TASK GOAL: Leave out any pictures and transcribe all other data below exactly.

RAW DATA:

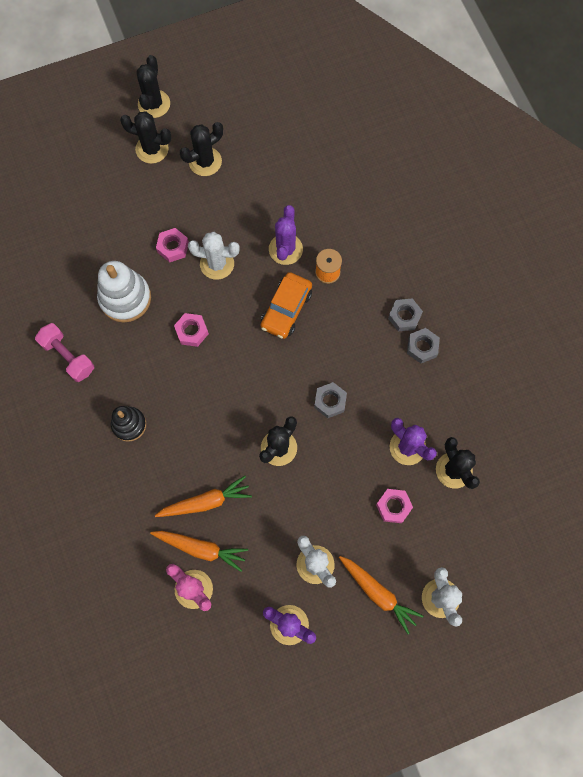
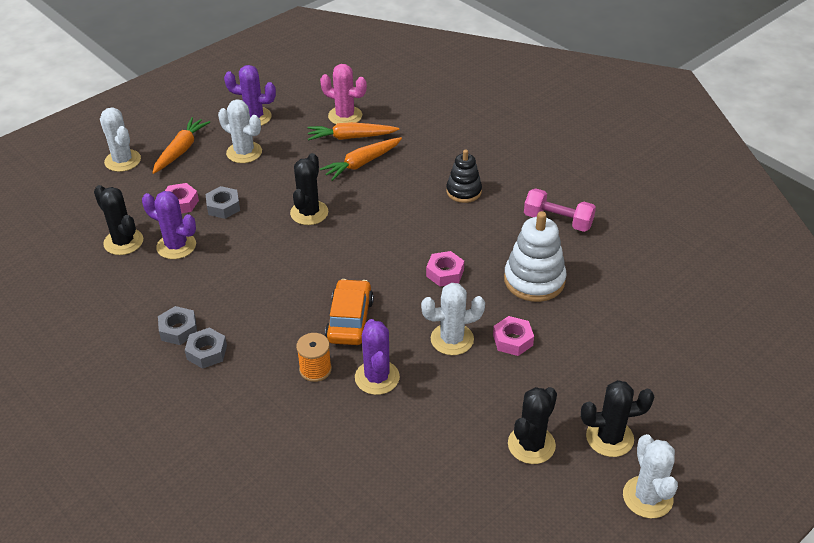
camera: 160 degrees right, 30 degrees down
(154, 104) = (647, 497): black cactus -> white cactus
(330, 401) = (270, 258): grey nut -> grey nut (223, 207)
(378, 593) = (181, 150): orange carrot -> orange carrot turned 90 degrees clockwise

REPLY:
camera: 160 degrees right, 30 degrees down
(154, 104) = (647, 497): black cactus -> white cactus
(330, 401) = (270, 258): grey nut -> grey nut (223, 207)
(378, 593) = (181, 150): orange carrot -> orange carrot turned 90 degrees clockwise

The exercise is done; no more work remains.